START DATASET ENTRIES

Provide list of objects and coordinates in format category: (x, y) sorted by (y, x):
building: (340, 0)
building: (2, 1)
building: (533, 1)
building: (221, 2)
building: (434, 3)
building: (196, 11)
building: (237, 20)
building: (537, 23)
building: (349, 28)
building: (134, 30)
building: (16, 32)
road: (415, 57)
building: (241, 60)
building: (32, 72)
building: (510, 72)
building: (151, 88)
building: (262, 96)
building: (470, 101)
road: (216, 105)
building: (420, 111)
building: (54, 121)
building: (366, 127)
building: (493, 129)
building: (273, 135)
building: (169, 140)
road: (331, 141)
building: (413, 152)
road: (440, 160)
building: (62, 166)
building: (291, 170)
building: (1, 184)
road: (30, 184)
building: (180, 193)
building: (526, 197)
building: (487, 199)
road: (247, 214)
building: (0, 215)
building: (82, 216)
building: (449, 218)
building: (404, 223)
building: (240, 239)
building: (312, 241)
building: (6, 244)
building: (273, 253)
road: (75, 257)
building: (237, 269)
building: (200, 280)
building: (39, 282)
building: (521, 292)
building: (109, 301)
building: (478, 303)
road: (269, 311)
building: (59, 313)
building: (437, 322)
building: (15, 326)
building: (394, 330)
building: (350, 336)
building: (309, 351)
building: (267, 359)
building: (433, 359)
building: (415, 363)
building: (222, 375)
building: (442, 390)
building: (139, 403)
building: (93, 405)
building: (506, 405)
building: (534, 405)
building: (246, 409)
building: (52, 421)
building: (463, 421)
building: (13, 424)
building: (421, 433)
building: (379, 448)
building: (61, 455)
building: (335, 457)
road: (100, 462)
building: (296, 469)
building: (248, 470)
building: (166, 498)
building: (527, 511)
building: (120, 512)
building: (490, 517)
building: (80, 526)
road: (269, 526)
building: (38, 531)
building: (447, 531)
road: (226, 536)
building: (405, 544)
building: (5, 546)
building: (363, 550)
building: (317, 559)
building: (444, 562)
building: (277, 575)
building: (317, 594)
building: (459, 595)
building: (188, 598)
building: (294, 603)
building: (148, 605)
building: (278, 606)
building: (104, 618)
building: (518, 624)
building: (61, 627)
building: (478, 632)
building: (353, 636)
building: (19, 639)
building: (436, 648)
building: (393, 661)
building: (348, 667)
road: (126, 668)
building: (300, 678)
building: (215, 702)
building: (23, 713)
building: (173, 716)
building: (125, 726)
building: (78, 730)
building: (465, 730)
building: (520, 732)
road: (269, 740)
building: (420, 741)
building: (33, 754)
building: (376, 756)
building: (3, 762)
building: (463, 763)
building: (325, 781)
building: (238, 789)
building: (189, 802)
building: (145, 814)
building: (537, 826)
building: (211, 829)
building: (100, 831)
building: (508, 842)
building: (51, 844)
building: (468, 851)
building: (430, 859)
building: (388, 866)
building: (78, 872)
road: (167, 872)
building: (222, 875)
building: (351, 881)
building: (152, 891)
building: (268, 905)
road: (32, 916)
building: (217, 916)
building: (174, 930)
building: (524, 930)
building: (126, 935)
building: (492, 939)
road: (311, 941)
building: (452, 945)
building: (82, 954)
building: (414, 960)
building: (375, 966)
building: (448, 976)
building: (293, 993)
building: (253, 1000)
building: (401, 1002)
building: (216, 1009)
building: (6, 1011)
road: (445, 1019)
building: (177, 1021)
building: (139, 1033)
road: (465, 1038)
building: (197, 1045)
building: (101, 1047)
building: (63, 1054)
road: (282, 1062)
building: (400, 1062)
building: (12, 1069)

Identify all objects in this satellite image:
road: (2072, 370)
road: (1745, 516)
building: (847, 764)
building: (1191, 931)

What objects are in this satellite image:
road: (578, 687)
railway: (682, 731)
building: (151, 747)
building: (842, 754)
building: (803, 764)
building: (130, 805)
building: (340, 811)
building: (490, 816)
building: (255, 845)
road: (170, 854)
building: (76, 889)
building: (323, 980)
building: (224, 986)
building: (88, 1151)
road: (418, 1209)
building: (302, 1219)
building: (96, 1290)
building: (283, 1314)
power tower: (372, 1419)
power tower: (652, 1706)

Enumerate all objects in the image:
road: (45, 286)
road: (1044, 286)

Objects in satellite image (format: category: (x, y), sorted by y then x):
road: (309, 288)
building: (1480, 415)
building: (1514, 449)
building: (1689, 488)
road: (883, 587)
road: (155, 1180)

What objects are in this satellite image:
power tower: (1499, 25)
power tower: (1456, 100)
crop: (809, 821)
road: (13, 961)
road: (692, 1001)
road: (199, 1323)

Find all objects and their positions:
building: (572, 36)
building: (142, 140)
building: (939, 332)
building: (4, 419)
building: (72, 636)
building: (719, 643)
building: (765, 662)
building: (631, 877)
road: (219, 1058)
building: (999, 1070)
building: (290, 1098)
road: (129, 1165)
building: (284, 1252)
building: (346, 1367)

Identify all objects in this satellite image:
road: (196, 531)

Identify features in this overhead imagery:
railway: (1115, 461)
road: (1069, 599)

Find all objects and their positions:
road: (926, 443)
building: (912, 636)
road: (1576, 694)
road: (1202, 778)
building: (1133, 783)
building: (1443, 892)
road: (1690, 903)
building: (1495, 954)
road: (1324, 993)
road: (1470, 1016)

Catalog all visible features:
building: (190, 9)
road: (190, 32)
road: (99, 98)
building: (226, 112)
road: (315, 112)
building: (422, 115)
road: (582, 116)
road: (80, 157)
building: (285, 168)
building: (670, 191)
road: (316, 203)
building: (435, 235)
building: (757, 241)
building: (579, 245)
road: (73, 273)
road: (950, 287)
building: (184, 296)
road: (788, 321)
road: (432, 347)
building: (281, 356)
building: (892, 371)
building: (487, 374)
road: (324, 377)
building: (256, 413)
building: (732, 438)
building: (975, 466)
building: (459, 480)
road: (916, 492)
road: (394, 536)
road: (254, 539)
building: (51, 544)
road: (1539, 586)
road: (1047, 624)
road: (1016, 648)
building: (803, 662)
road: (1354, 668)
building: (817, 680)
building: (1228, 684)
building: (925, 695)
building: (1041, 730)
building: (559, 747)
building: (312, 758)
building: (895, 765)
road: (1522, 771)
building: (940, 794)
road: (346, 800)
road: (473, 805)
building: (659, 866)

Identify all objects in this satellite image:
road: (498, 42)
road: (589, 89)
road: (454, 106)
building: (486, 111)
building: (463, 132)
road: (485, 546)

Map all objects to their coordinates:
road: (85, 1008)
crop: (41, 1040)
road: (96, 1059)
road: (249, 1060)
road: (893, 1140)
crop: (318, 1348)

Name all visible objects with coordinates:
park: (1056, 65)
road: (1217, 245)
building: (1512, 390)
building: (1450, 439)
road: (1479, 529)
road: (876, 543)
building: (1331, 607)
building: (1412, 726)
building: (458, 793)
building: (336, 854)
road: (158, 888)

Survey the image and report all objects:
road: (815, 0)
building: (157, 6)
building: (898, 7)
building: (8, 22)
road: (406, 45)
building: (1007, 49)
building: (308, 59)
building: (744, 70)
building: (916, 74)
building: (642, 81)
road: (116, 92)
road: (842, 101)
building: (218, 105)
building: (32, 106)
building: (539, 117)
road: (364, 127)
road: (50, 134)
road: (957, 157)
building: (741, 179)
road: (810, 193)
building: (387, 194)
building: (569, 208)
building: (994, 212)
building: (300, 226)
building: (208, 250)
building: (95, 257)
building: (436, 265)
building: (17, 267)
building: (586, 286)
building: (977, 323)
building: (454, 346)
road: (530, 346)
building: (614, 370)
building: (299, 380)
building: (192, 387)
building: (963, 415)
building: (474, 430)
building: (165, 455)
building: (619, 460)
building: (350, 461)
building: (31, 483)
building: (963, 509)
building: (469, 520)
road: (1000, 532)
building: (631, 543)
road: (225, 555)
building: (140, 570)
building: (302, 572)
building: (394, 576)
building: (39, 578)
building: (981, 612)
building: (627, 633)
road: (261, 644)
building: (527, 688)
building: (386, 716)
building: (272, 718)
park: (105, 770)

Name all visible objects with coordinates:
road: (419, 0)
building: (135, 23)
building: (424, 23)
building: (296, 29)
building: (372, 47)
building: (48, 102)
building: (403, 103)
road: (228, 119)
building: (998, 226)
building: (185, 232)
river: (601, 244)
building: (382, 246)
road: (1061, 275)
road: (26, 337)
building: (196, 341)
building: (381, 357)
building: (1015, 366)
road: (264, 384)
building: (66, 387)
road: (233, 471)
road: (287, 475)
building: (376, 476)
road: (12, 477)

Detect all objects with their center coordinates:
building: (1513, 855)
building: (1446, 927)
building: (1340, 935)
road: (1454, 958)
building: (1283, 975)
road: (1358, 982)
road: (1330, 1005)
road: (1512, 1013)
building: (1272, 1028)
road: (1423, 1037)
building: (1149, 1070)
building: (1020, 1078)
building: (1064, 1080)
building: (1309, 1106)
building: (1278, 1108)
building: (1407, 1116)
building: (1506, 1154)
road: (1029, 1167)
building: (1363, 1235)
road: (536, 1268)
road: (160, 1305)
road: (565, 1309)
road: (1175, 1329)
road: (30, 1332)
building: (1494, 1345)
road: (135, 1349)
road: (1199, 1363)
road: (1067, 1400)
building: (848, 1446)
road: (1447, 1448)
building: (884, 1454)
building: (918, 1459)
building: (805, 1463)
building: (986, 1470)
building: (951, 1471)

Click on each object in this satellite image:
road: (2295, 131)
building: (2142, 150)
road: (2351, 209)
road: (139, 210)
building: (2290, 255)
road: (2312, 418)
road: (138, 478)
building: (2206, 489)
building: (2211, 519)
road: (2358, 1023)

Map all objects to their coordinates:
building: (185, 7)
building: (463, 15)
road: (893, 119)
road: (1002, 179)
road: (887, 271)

END DATASET ENTRIES

TASK TO CARRY OUT:
Look through the listing and extract every line with "tower" in it.

THE COMPLETED TASK:
power tower: (372, 1419)
power tower: (652, 1706)
power tower: (1499, 25)
power tower: (1456, 100)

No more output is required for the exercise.